- Opening Delimiter -

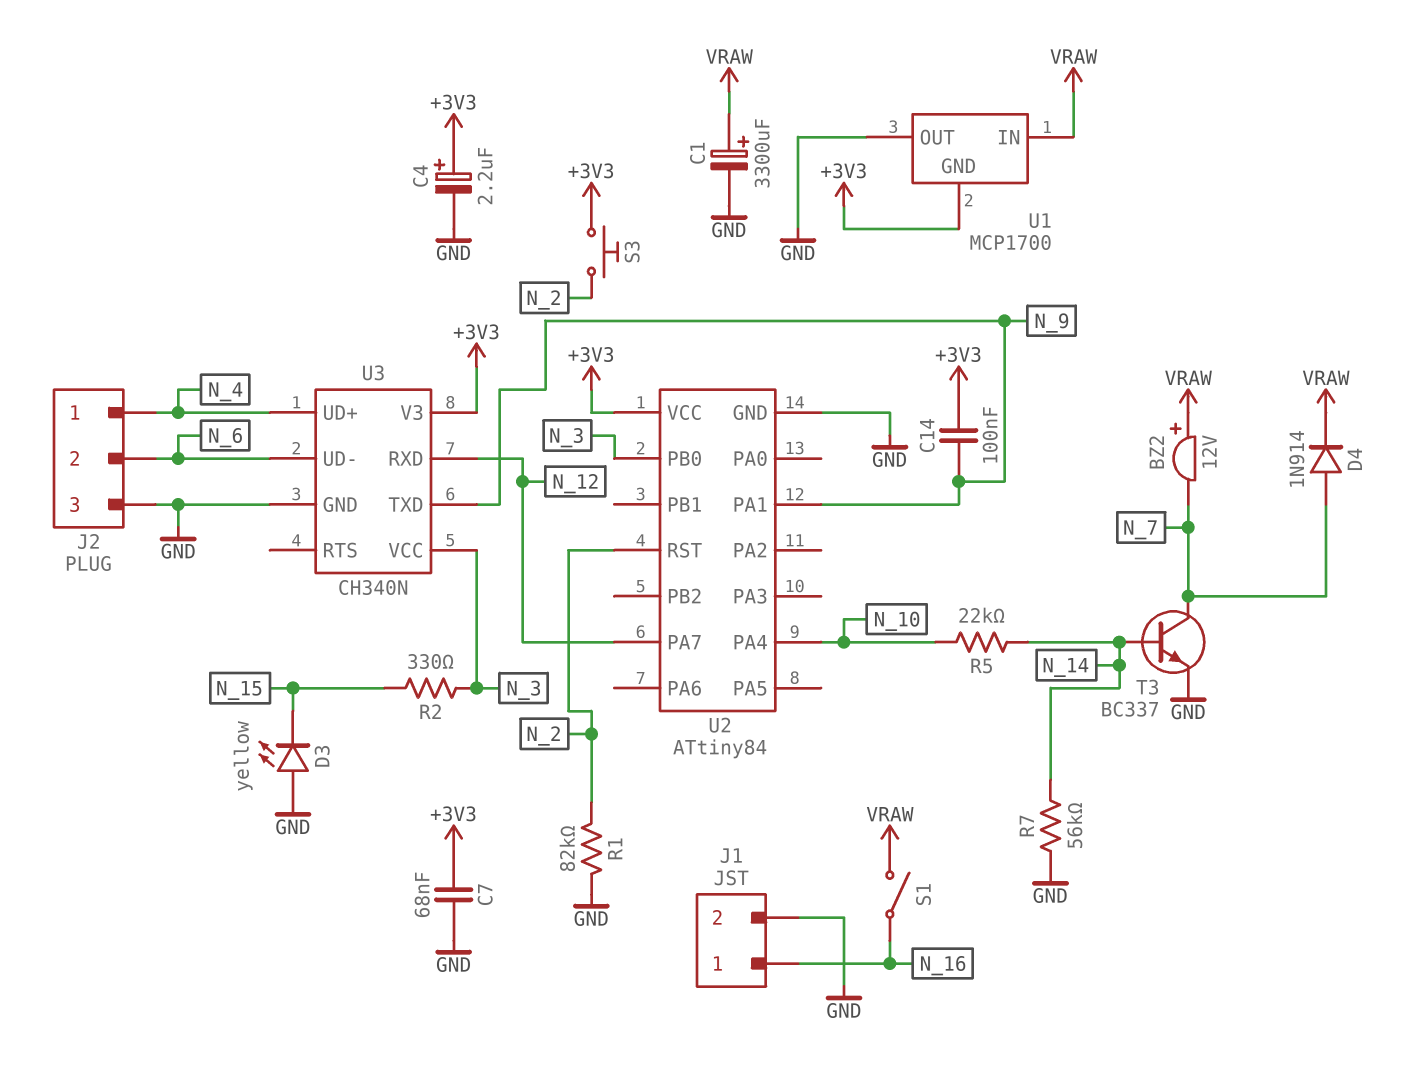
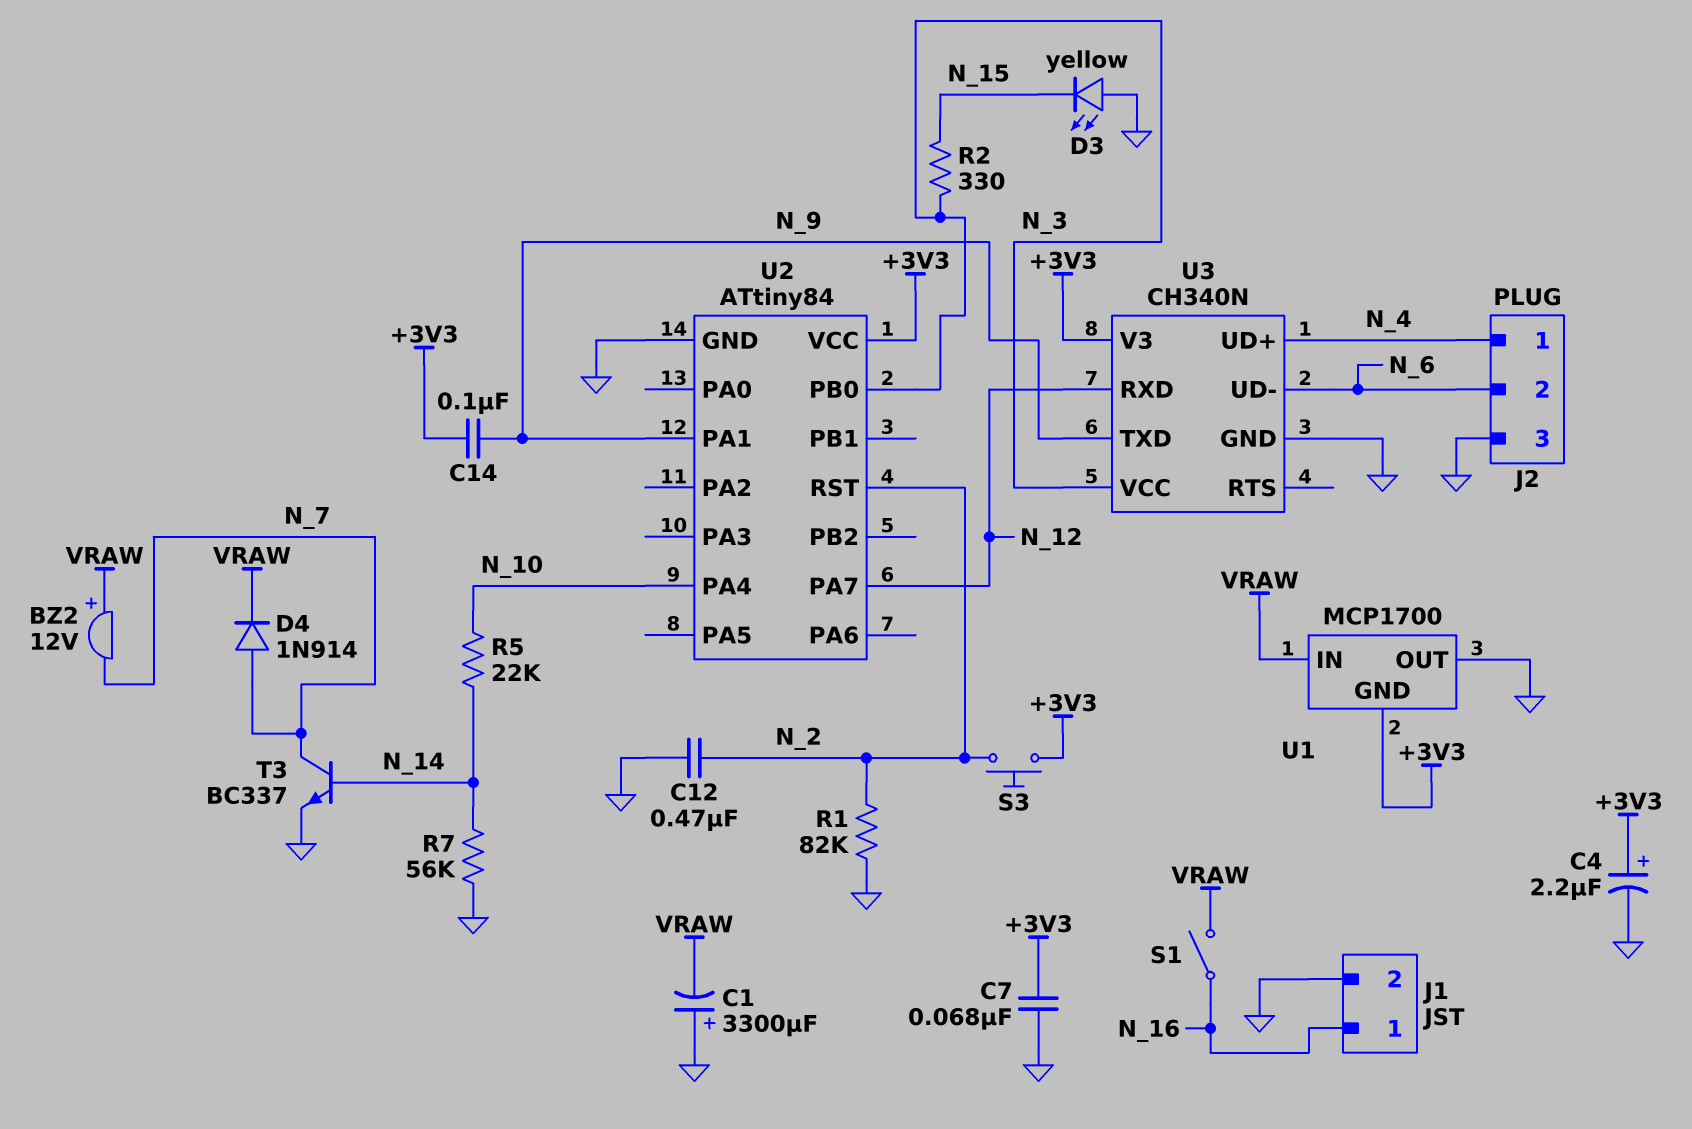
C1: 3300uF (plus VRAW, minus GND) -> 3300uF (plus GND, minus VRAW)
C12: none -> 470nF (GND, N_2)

- Closing Delimiter -
- Opening Delimiter -

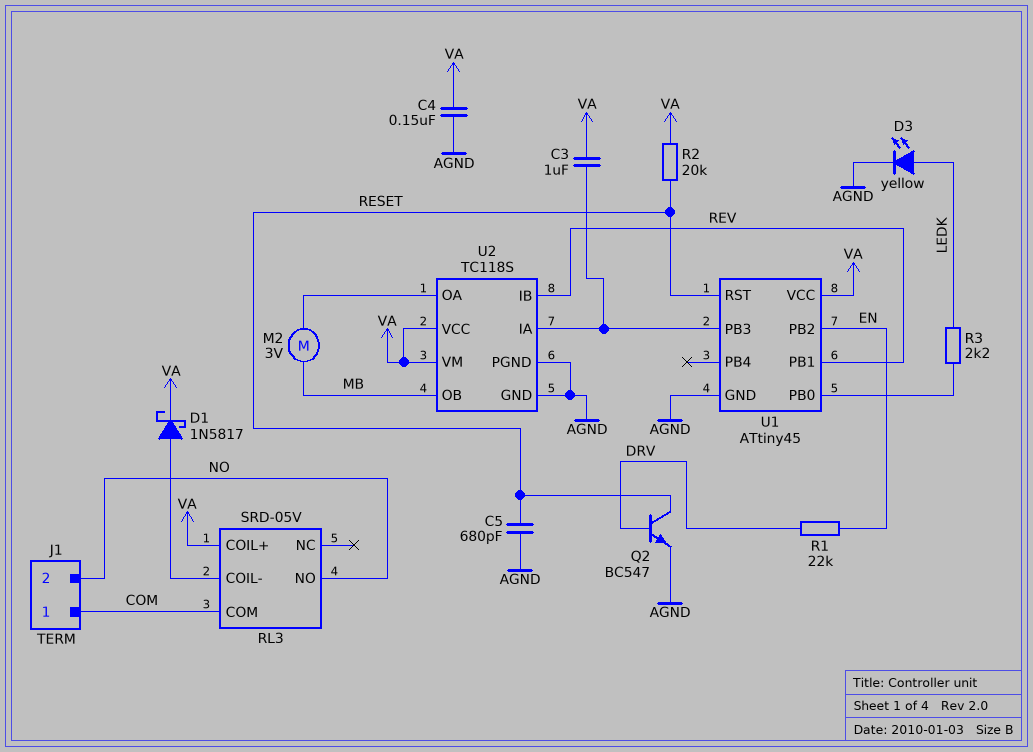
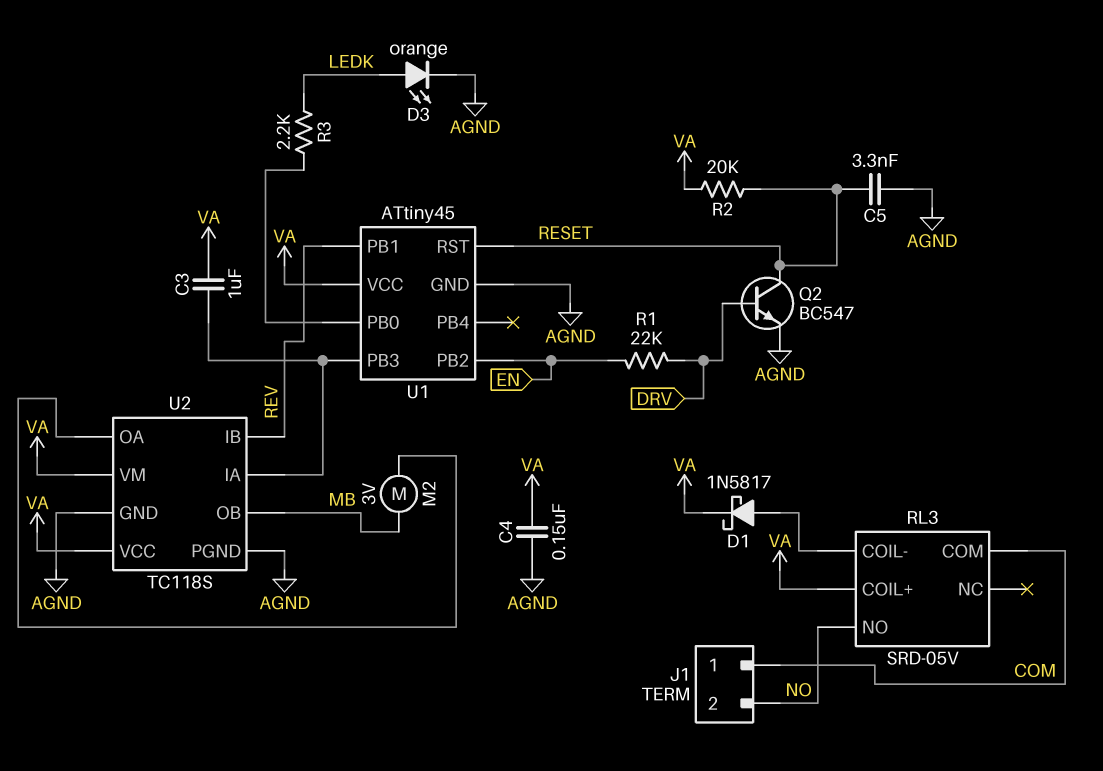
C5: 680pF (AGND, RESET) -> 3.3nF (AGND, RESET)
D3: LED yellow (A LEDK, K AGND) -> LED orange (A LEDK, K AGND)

- Closing Delimiter -
- Opening Delimiter -

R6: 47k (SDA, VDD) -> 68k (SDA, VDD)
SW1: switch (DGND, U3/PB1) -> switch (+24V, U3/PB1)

- Closing Delimiter -

- _PROBLEM REQUIREMENTS_: Go through the data line by line and work out how many lines contain "AGND". Give only that number.

- _FINAL ANSWER_: 2